● ASSIGNMENT: Every entry is to be reproduced word for word, but the images are not.

● MATERIAL FOR THE TASK:
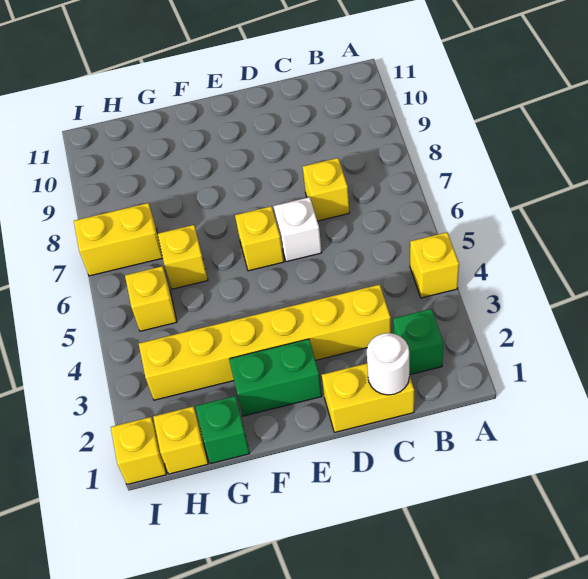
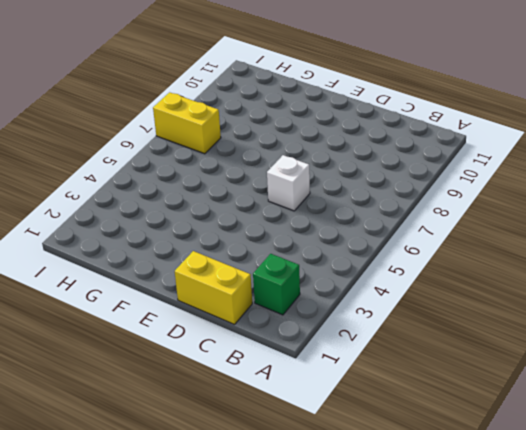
none -> yellow 1x1 brick [410,232,459,298]
none -> yellow 1x6 brick [139,284,391,400]
none -> yellow 1x1 brick [303,158,349,221]

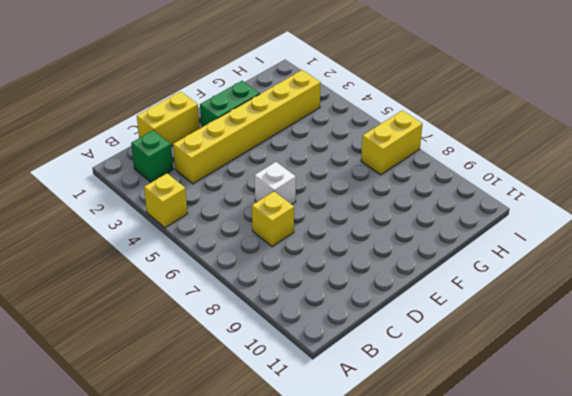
none -> yellow 1x1 brick [235,206,284,271]
none -> green 1x1 brick [196,396,250,463]
none -> yellow 1x1 brick [157,225,208,289]

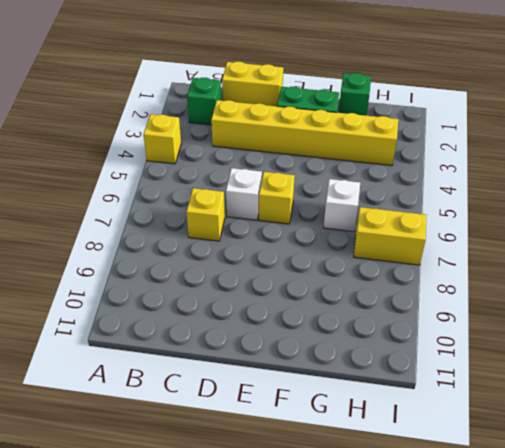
white 1x1 brick [324,179,360,232] -> yellow 1x1 brick [157,225,208,289]
none -> yellow 1x1 brick [153,407,208,474]
none -> yellow 1x1 brick [125,266,177,331]
none -> yellow 1x1 brick [111,417,166,484]

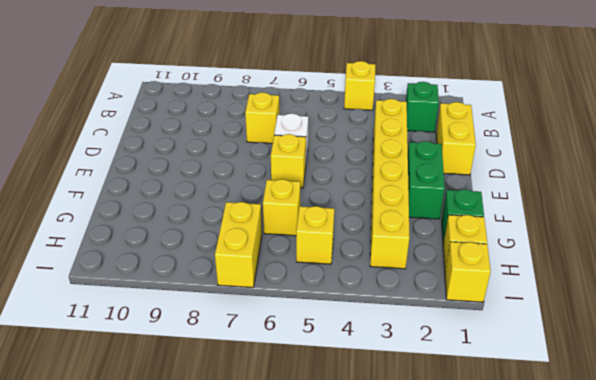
none -> white 1x1 round brick [367,333,409,395]

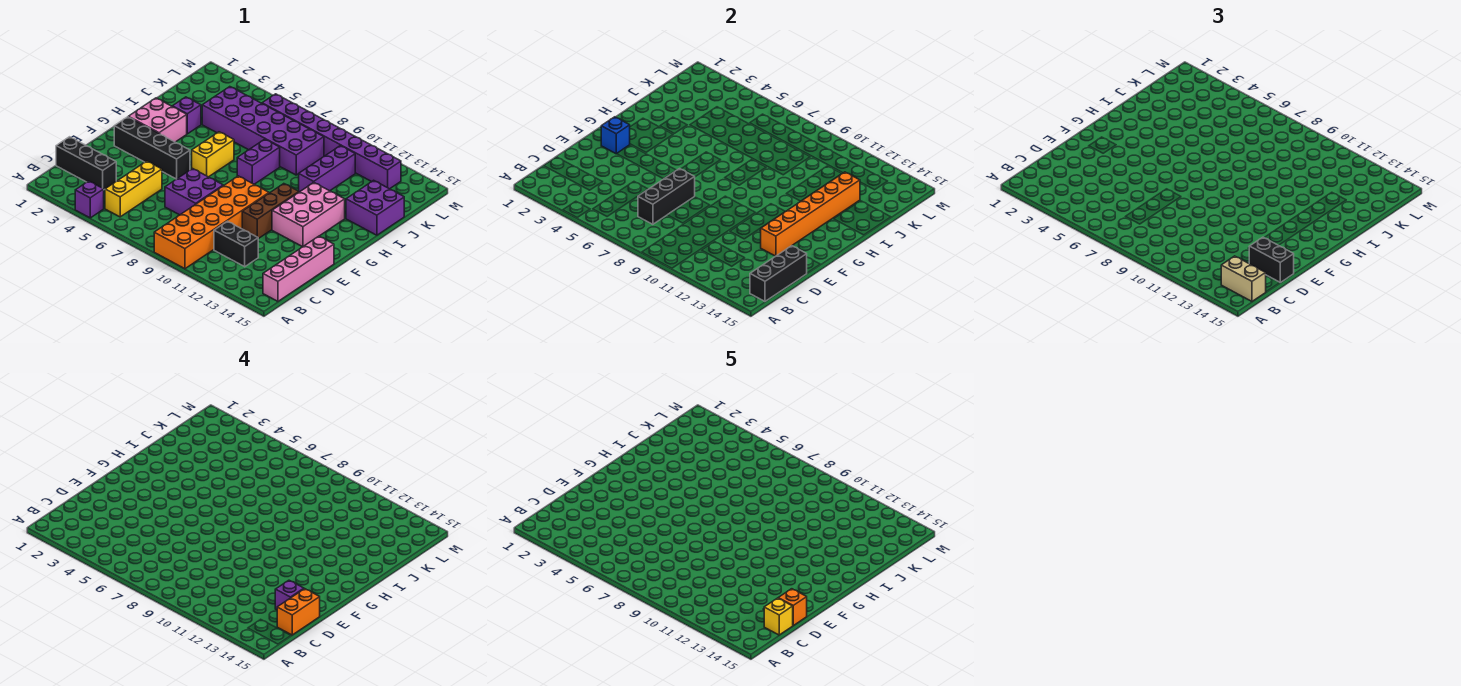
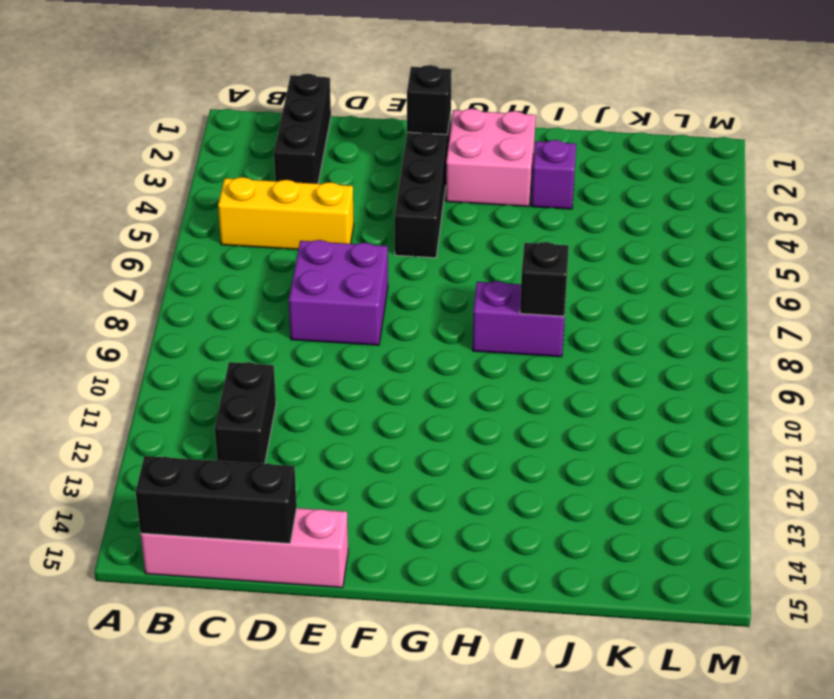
black 1x1 brick [407,65,452,135] -> blue 1x1 brick [601,117,630,154]
black 1x1 brick [520,242,569,316] -> none
none -> purple 1x1 brick [75,181,104,218]
none -> orange 2x6 brick [154,176,269,269]
none -> brown 1x3 brick [242,184,299,239]

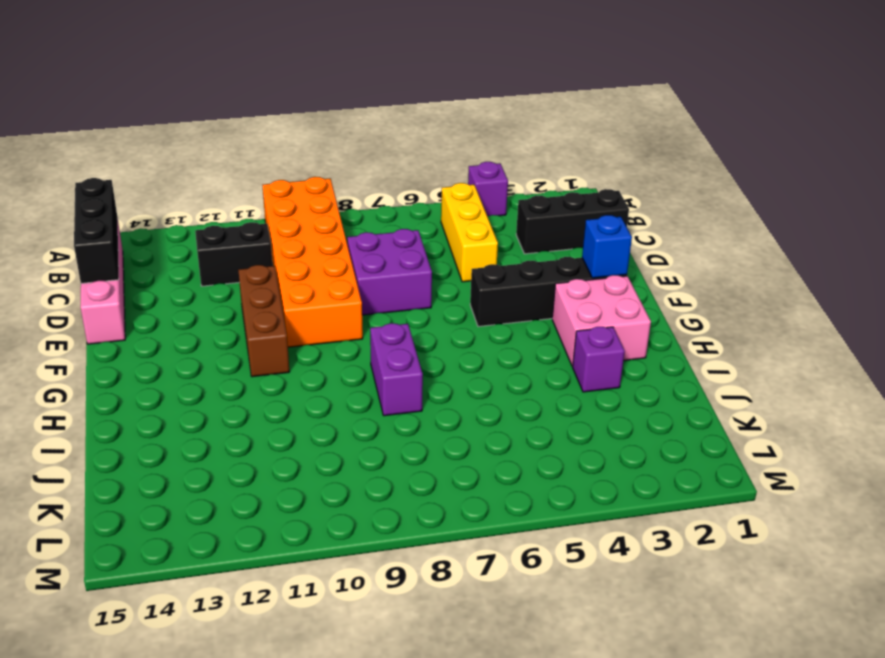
none -> pink 2x3 brick [272,183,345,247]
none -> yellow 1x2 brick [192,132,234,177]
none -> purple 1x3 brick [299,146,355,192]

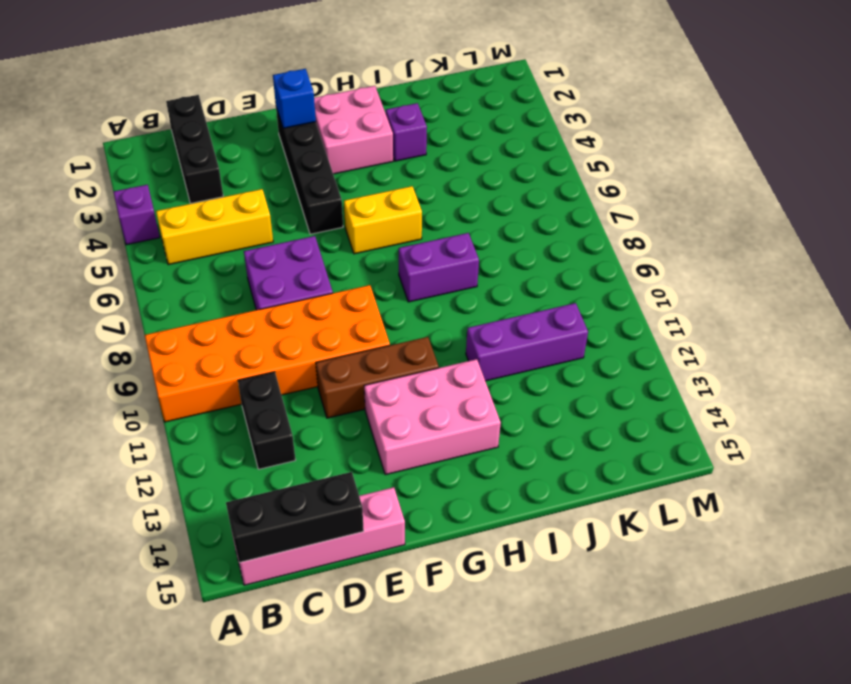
none -> purple 2x2 brick [346,180,404,235]
none -> purple 2x6 brick [202,87,324,175]
none -> purple 1x8 brick [262,94,401,189]

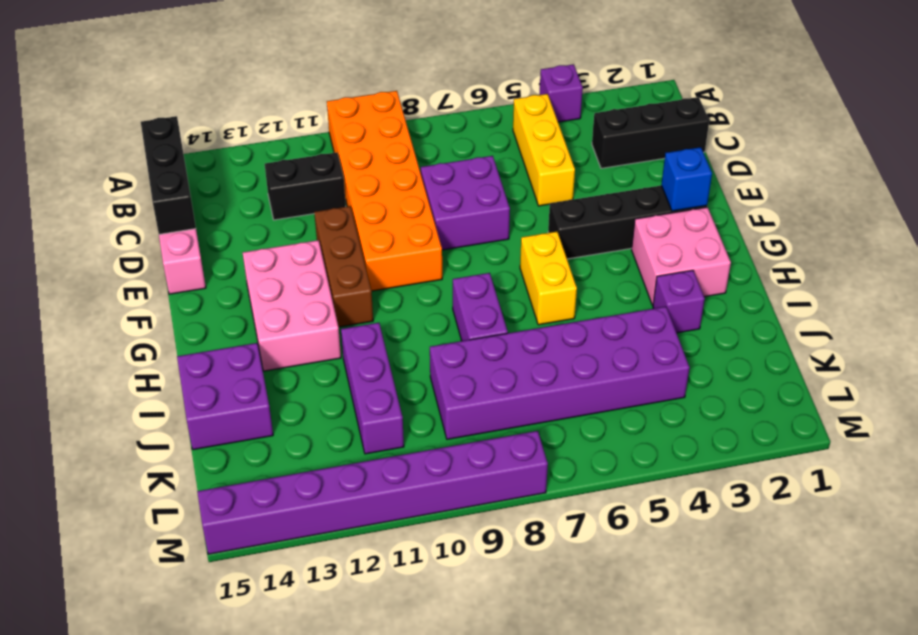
purple 1x8 brick [197,431,548,554] -> purple 1x8 brick moved to [262,94,401,189]
none -> black 1x3 brick [638,169,695,224]
none -> orange 1x6 brick [761,172,860,256]
none -> tan 1x2 brick [1221,256,1266,301]

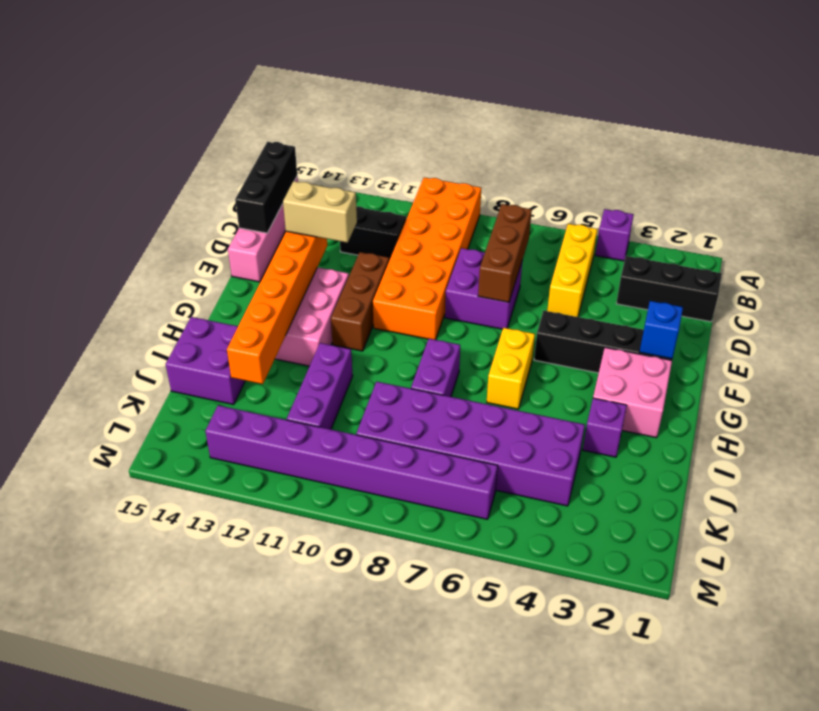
brown 1x3 brick [478,204,532,302] -> black 1x3 brick [638,169,695,224]
tan 1x2 brick [283,181,357,243] -> tan 1x2 brick moved to [1221,256,1266,301]
none -> black 1x2 brick [1249,237,1294,282]
none -> orange 1x2 brick [277,589,320,635]
none -> purple 1x1 brick [275,580,304,610]

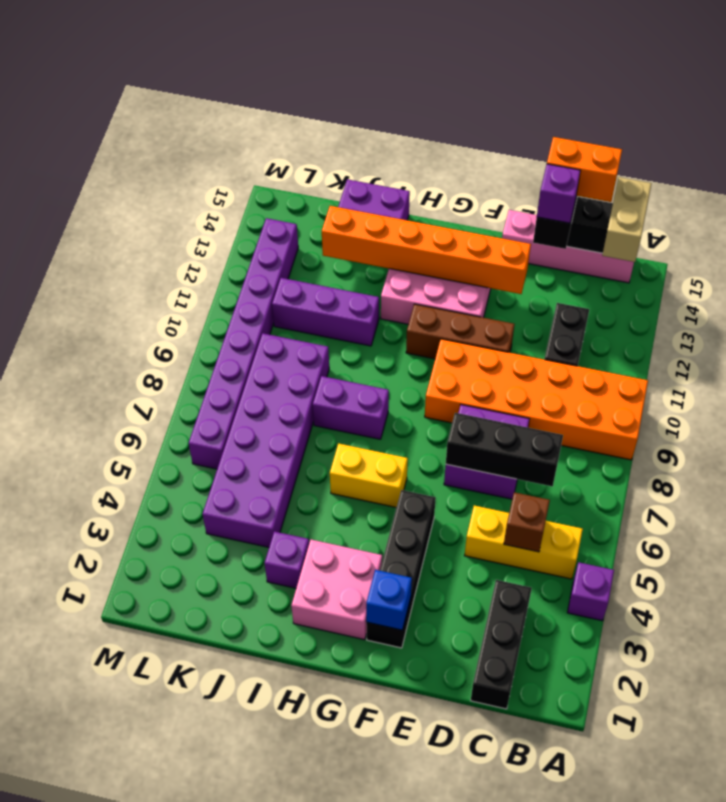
brown 1x1 brick [504,492,550,552] -> none
none -> yellow 1x1 brick [764,598,793,635]
none -> orange 1x1 brick [779,589,807,625]

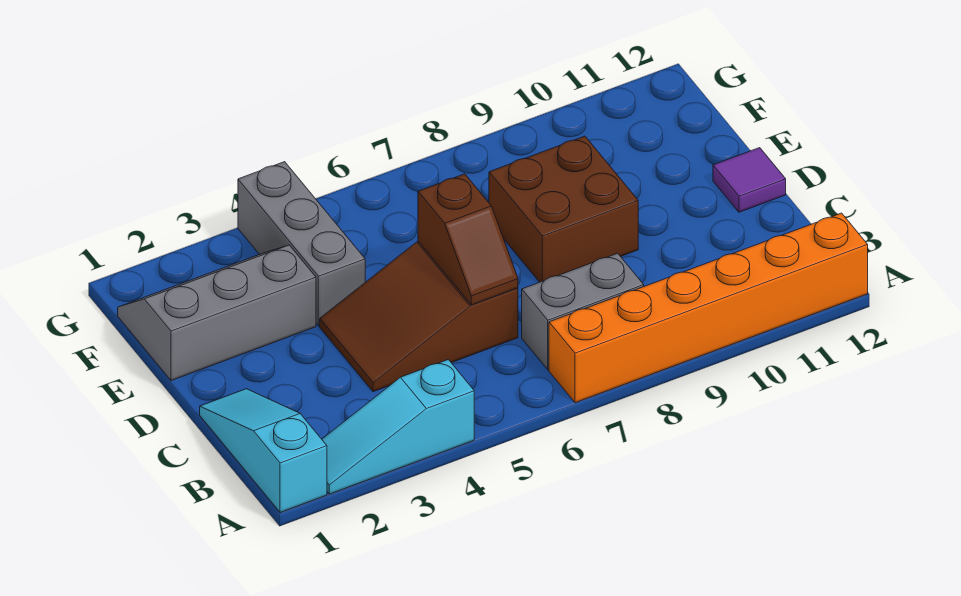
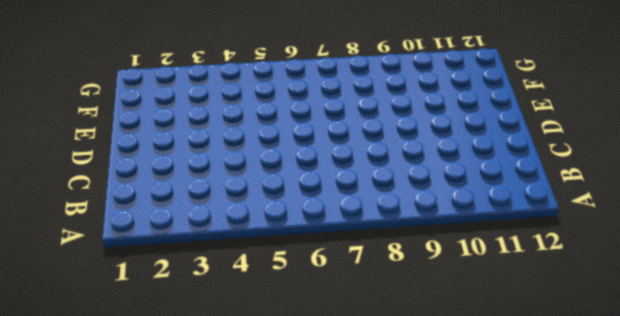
none -> cyan 1x3 slope [200,389,327,512]
none -> cyan 1x3 slope [322,360,474,494]

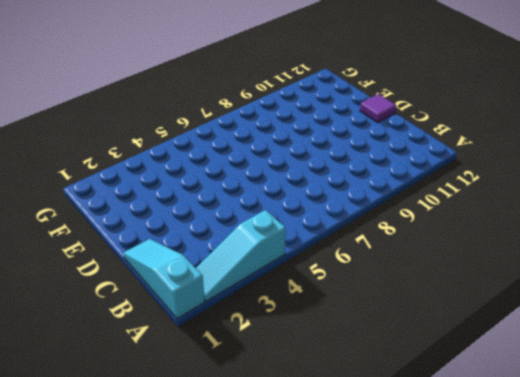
none -> orange 1x6 brick [549,213,868,403]
none -> grey 1x2 brick [522,253,644,370]

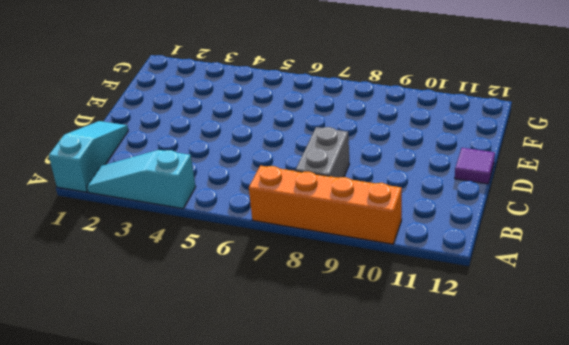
orange 1x4 brick [249,166,402,244] -> orange 1x6 brick [549,213,868,403]
grey 1x2 brick [296,127,349,178] -> grey 1x2 brick turned to [522,253,644,370]
none -> brown 2x3 slope [320,241,518,392]
none -> brown 2x2 brick [489,136,638,282]

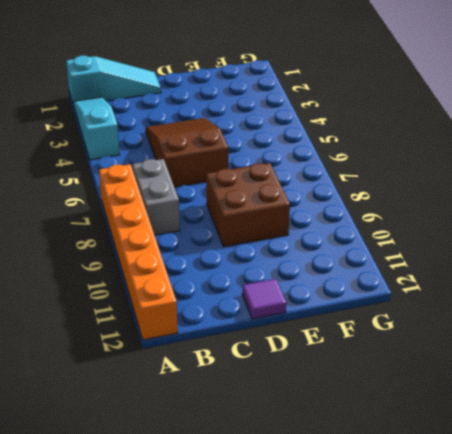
none -> grey 2x3 slope [118,245,316,381]
none -> grey 1x3 brick [238,162,365,326]

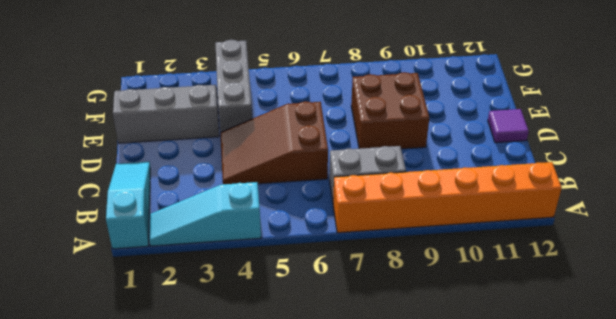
none -> brown 1x2 slope [418,174,518,305]

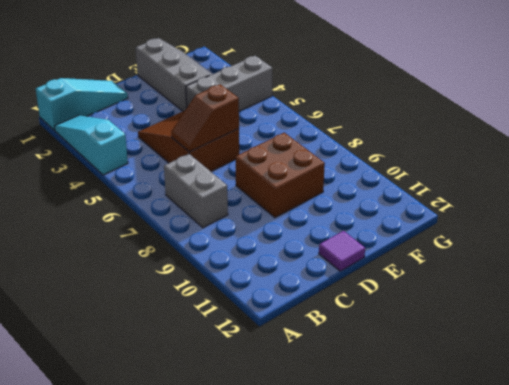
none -> orange 1x6 brick [549,213,868,403]

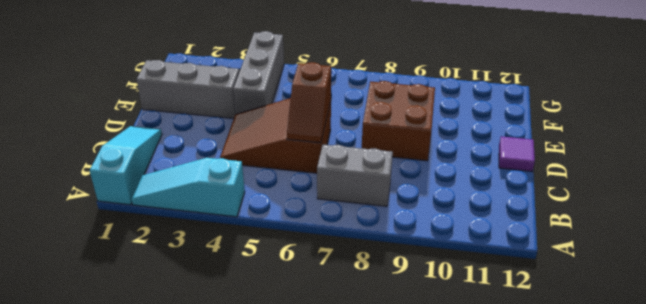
none -> orange 1x6 brick [549,213,868,403]

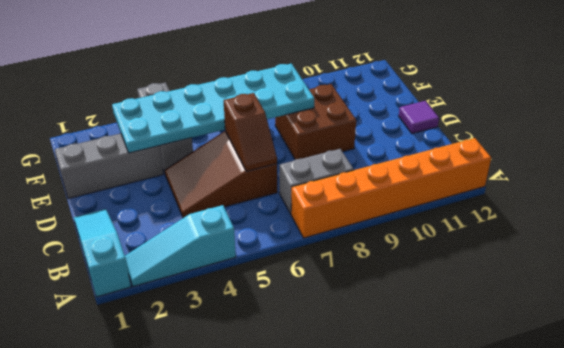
cyan 2x6 plate [112,64,314,153] -> none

● YOUR RESPONSE:
none -> yellow 1x1 brick [410,232,459,298]
none -> yellow 1x6 brick [139,284,391,400]
none -> yellow 1x1 brick [303,158,349,221]

none -> yellow 1x1 brick [235,206,284,271]
none -> green 1x1 brick [196,396,250,463]
none -> yellow 1x1 brick [157,225,208,289]

white 1x1 brick [324,179,360,232] -> yellow 1x1 brick [157,225,208,289]
none -> yellow 1x1 brick [153,407,208,474]
none -> yellow 1x1 brick [125,266,177,331]
none -> yellow 1x1 brick [111,417,166,484]

none -> white 1x1 round brick [367,333,409,395]

black 1x1 brick [407,65,452,135] -> blue 1x1 brick [601,117,630,154]
black 1x1 brick [520,242,569,316] -> none
none -> purple 1x1 brick [75,181,104,218]
none -> orange 2x6 brick [154,176,269,269]
none -> brown 1x3 brick [242,184,299,239]

none -> pink 2x3 brick [272,183,345,247]
none -> yellow 1x2 brick [192,132,234,177]
none -> purple 1x3 brick [299,146,355,192]

none -> purple 2x2 brick [346,180,404,235]
none -> purple 2x6 brick [202,87,324,175]
none -> purple 1x8 brick [262,94,401,189]

purple 1x8 brick [197,431,548,554] -> purple 1x8 brick moved to [262,94,401,189]
none -> black 1x3 brick [638,169,695,224]
none -> orange 1x6 brick [761,172,860,256]
none -> tan 1x2 brick [1221,256,1266,301]

brown 1x3 brick [478,204,532,302] -> black 1x3 brick [638,169,695,224]
tan 1x2 brick [283,181,357,243] -> tan 1x2 brick moved to [1221,256,1266,301]
none -> black 1x2 brick [1249,237,1294,282]
none -> orange 1x2 brick [277,589,320,635]
none -> purple 1x1 brick [275,580,304,610]

brown 1x1 brick [504,492,550,552] -> none
none -> yellow 1x1 brick [764,598,793,635]
none -> orange 1x1 brick [779,589,807,625]

none -> cyan 1x3 slope [200,389,327,512]
none -> cyan 1x3 slope [322,360,474,494]

none -> orange 1x6 brick [549,213,868,403]
none -> grey 1x2 brick [522,253,644,370]

orange 1x4 brick [249,166,402,244] -> orange 1x6 brick [549,213,868,403]
grey 1x2 brick [296,127,349,178] -> grey 1x2 brick turned to [522,253,644,370]
none -> brown 2x3 slope [320,241,518,392]
none -> brown 2x2 brick [489,136,638,282]

none -> grey 2x3 slope [118,245,316,381]
none -> grey 1x3 brick [238,162,365,326]

none -> brown 1x2 slope [418,174,518,305]

none -> orange 1x6 brick [549,213,868,403]

none -> orange 1x6 brick [549,213,868,403]

cyan 2x6 plate [112,64,314,153] -> none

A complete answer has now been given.